Source data —
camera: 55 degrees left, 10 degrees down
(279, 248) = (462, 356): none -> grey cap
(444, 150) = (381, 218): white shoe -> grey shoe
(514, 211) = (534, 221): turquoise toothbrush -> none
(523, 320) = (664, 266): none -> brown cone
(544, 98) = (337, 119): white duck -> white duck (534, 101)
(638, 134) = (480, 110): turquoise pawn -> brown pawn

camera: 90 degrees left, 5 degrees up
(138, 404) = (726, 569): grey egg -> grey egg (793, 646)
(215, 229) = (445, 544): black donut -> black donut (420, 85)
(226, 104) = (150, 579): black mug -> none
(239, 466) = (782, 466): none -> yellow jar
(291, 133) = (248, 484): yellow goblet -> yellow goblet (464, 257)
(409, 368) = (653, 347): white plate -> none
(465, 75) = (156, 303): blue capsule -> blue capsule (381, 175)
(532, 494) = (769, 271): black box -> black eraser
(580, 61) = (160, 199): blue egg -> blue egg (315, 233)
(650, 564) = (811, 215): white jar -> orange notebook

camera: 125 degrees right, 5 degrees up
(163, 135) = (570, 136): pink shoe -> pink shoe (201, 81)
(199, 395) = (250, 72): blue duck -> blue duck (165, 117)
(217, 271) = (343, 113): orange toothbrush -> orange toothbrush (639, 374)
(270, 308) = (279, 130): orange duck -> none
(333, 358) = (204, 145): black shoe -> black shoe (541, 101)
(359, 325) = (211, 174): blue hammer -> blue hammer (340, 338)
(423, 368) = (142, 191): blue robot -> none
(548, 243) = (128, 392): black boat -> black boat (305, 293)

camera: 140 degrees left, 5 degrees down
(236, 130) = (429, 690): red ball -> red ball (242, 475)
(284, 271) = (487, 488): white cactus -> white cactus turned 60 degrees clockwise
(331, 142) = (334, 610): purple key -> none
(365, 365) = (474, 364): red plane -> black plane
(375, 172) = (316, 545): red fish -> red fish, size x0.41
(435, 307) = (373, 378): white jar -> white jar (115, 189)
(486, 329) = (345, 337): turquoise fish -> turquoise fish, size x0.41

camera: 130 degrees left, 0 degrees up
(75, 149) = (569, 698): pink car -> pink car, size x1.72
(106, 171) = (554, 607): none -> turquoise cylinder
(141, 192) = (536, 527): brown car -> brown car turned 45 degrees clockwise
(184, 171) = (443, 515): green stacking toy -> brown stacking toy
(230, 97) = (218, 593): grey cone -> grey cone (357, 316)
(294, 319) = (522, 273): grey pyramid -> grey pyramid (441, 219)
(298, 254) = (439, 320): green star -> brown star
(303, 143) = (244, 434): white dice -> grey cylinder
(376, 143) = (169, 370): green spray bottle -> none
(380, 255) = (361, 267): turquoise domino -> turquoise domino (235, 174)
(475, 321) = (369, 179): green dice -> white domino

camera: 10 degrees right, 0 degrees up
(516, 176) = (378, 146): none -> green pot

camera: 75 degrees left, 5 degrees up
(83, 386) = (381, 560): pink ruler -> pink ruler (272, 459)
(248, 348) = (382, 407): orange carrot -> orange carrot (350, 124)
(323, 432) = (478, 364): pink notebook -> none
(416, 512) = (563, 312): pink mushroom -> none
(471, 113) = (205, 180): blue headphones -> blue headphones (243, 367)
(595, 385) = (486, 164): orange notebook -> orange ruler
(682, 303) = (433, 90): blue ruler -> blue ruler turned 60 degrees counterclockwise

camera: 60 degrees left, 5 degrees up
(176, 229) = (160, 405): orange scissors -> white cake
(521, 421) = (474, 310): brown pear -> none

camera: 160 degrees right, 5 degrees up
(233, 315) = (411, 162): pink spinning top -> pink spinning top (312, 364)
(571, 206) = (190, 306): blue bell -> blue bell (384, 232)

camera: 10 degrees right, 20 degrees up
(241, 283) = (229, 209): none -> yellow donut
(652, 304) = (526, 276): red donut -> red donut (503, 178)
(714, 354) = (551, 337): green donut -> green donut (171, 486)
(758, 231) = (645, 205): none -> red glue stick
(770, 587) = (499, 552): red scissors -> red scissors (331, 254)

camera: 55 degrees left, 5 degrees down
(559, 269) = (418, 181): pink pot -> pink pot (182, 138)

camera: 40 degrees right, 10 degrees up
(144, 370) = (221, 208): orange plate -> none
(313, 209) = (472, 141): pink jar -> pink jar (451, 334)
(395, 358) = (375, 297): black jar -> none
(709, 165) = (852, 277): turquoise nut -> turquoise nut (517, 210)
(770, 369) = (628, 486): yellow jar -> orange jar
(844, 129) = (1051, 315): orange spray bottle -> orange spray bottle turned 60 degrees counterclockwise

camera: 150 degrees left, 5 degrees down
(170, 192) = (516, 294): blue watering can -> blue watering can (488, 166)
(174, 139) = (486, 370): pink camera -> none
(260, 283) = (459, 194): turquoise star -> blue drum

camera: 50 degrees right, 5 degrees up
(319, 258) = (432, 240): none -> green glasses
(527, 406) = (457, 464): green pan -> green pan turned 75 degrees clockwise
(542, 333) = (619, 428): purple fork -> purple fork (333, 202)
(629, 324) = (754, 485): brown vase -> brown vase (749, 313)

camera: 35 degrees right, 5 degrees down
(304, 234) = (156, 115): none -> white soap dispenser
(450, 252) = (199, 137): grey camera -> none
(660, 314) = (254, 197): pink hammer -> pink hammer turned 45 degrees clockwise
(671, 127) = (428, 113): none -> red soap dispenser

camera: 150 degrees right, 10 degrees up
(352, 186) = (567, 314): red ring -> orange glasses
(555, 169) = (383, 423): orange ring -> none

Prompt —
In the records above, the line with "(544, 98) = (337, 119): white" marks the start and the line with "(375, 172) = (316, 545): red" marks the end; copy that stretch exactly, both lines included, and nothing else.

Expected answer —
(544, 98) = (337, 119): white duck -> white duck (534, 101)
(638, 134) = (480, 110): turquoise pawn -> brown pawn

camera: 90 degrees left, 5 degrees up
(138, 404) = (726, 569): grey egg -> grey egg (793, 646)
(215, 229) = (445, 544): black donut -> black donut (420, 85)
(226, 104) = (150, 579): black mug -> none
(239, 466) = (782, 466): none -> yellow jar
(291, 133) = (248, 484): yellow goblet -> yellow goblet (464, 257)
(409, 368) = (653, 347): white plate -> none
(465, 75) = (156, 303): blue capsule -> blue capsule (381, 175)
(532, 494) = (769, 271): black box -> black eraser
(580, 61) = (160, 199): blue egg -> blue egg (315, 233)
(650, 564) = (811, 215): white jar -> orange notebook

camera: 125 degrees right, 5 degrees up
(163, 135) = (570, 136): pink shoe -> pink shoe (201, 81)
(199, 395) = (250, 72): blue duck -> blue duck (165, 117)
(217, 271) = (343, 113): orange toothbrush -> orange toothbrush (639, 374)
(270, 308) = (279, 130): orange duck -> none
(333, 358) = (204, 145): black shoe -> black shoe (541, 101)
(359, 325) = (211, 174): blue hammer -> blue hammer (340, 338)
(423, 368) = (142, 191): blue robot -> none
(548, 243) = (128, 392): black boat -> black boat (305, 293)

camera: 140 degrees left, 5 degrees down
(236, 130) = (429, 690): red ball -> red ball (242, 475)
(284, 271) = (487, 488): white cactus -> white cactus turned 60 degrees clockwise
(331, 142) = (334, 610): purple key -> none
(365, 365) = (474, 364): red plane -> black plane
(375, 172) = (316, 545): red fish -> red fish, size x0.41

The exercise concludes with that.